• DIRECTIONS FOR THIS TASK: Copy out the records with "chopping board" substituted for every occurrence of "cutting board" and all other text left as it is. Omit the pictures.

• DATA SHOWN:
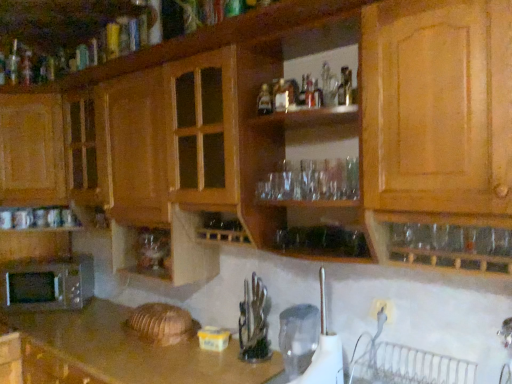
Question: From a real-world perspective, does wooden cabinet at center, which is counted as the 1th cabinetry, starting from the bottom, sit lower than wooden cutting board at lower left?

Choices:
 (A) no
 (B) yes

Answer: (A)

Question: From a real-world perspective, is wooden cabinet at center, which is counted as the 1th cabinetry, starting from the bottom, over wooden cutting board at lower left?

Choices:
 (A) yes
 (B) no

Answer: (A)

Question: Are wooden cabinet at center, the 3th cabinetry viewed from the top, and wooden cutting board at lower left located far from each other?

Choices:
 (A) yes
 (B) no

Answer: (B)

Question: Does wooden cabinet at center, the 3th cabinetry viewed from the top, touch wooden cutting board at lower left?

Choices:
 (A) no
 (B) yes

Answer: (A)

Question: Can you confirm if wooden cabinet at center, the 3th cabinetry viewed from the top, is shorter than wooden cutting board at lower left?

Choices:
 (A) yes
 (B) no

Answer: (B)

Question: Considering the relative sizes of wooden cabinet at center, the 3th cabinetry viewed from the top, and wooden cutting board at lower left in the image provided, is wooden cabinet at center, the 3th cabinetry viewed from the top, thinner than wooden cutting board at lower left?

Choices:
 (A) no
 (B) yes

Answer: (A)

Question: Is there a large distance between wooden cabinet at center, which is counted as the 1th cabinetry, starting from the bottom, and wooden cabinet at upper center, arranged as the 3th cabinetry when ordered from the bottom?

Choices:
 (A) no
 (B) yes

Answer: (A)

Question: Considering the relative sizes of wooden cabinet at center, which is counted as the 1th cabinetry, starting from the bottom, and wooden cabinet at upper center, arranged as the 1th cabinetry when viewed from the top, in the image provided, is wooden cabinet at center, which is counted as the 1th cabinetry, starting from the bottom, shorter than wooden cabinet at upper center, arranged as the 1th cabinetry when viewed from the top,?

Choices:
 (A) yes
 (B) no

Answer: (B)

Question: Could you tell me if wooden cabinet at center, the 3th cabinetry viewed from the top, is turned towards wooden cabinet at upper center, arranged as the 3th cabinetry when ordered from the bottom?

Choices:
 (A) yes
 (B) no

Answer: (B)

Question: From a real-world perspective, is wooden cabinet at center, the 3th cabinetry viewed from the top, below wooden cabinet at upper center, arranged as the 1th cabinetry when viewed from the top?

Choices:
 (A) yes
 (B) no

Answer: (A)

Question: Considering the relative positions of wooden cabinet at center, the 3th cabinetry viewed from the top, and wooden cabinet at upper center, arranged as the 1th cabinetry when viewed from the top, in the image provided, is wooden cabinet at center, the 3th cabinetry viewed from the top, to the left of wooden cabinet at upper center, arranged as the 1th cabinetry when viewed from the top, from the viewer's perspective?

Choices:
 (A) no
 (B) yes

Answer: (A)

Question: Does wooden cabinet at center, the 3th cabinetry viewed from the top, appear on the right side of wooden cabinet at upper center, arranged as the 3th cabinetry when ordered from the bottom?

Choices:
 (A) yes
 (B) no

Answer: (A)

Question: From the image's perspective, is wooden cabinet at upper center, arranged as the 3th cabinetry when ordered from the bottom, under white plastic kettle at lower center, which is counted as the 1th appliance, starting from the front?

Choices:
 (A) no
 (B) yes

Answer: (A)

• REPLY:
Question: From a real-world perspective, does wooden cabinet at center, which is counted as the 1th cabinetry, starting from the bottom, sit lower than wooden chopping board at lower left?

Choices:
 (A) no
 (B) yes

Answer: (A)

Question: From a real-world perspective, is wooden cabinet at center, which is counted as the 1th cabinetry, starting from the bottom, over wooden chopping board at lower left?

Choices:
 (A) yes
 (B) no

Answer: (A)

Question: Are wooden cabinet at center, the 3th cabinetry viewed from the top, and wooden chopping board at lower left located far from each other?

Choices:
 (A) yes
 (B) no

Answer: (B)

Question: Does wooden cabinet at center, the 3th cabinetry viewed from the top, touch wooden chopping board at lower left?

Choices:
 (A) no
 (B) yes

Answer: (A)

Question: Can you confirm if wooden cabinet at center, the 3th cabinetry viewed from the top, is shorter than wooden chopping board at lower left?

Choices:
 (A) yes
 (B) no

Answer: (B)

Question: Considering the relative sizes of wooden cabinet at center, the 3th cabinetry viewed from the top, and wooden chopping board at lower left in the image provided, is wooden cabinet at center, the 3th cabinetry viewed from the top, thinner than wooden chopping board at lower left?

Choices:
 (A) no
 (B) yes

Answer: (A)

Question: Is there a large distance between wooden cabinet at center, which is counted as the 1th cabinetry, starting from the bottom, and wooden cabinet at upper center, arranged as the 3th cabinetry when ordered from the bottom?

Choices:
 (A) no
 (B) yes

Answer: (A)

Question: Considering the relative sizes of wooden cabinet at center, which is counted as the 1th cabinetry, starting from the bottom, and wooden cabinet at upper center, arranged as the 1th cabinetry when viewed from the top, in the image provided, is wooden cabinet at center, which is counted as the 1th cabinetry, starting from the bottom, shorter than wooden cabinet at upper center, arranged as the 1th cabinetry when viewed from the top,?

Choices:
 (A) yes
 (B) no

Answer: (B)

Question: Could you tell me if wooden cabinet at center, the 3th cabinetry viewed from the top, is turned towards wooden cabinet at upper center, arranged as the 3th cabinetry when ordered from the bottom?

Choices:
 (A) yes
 (B) no

Answer: (B)

Question: From a real-world perspective, is wooden cabinet at center, the 3th cabinetry viewed from the top, below wooden cabinet at upper center, arranged as the 1th cabinetry when viewed from the top?

Choices:
 (A) yes
 (B) no

Answer: (A)

Question: Considering the relative positions of wooden cabinet at center, the 3th cabinetry viewed from the top, and wooden cabinet at upper center, arranged as the 1th cabinetry when viewed from the top, in the image provided, is wooden cabinet at center, the 3th cabinetry viewed from the top, to the left of wooden cabinet at upper center, arranged as the 1th cabinetry when viewed from the top, from the viewer's perspective?

Choices:
 (A) no
 (B) yes

Answer: (A)

Question: Does wooden cabinet at center, the 3th cabinetry viewed from the top, appear on the right side of wooden cabinet at upper center, arranged as the 3th cabinetry when ordered from the bottom?

Choices:
 (A) yes
 (B) no

Answer: (A)

Question: From the image's perspective, is wooden cabinet at upper center, arranged as the 3th cabinetry when ordered from the bottom, under white plastic kettle at lower center, which is counted as the 1th appliance, starting from the front?

Choices:
 (A) no
 (B) yes

Answer: (A)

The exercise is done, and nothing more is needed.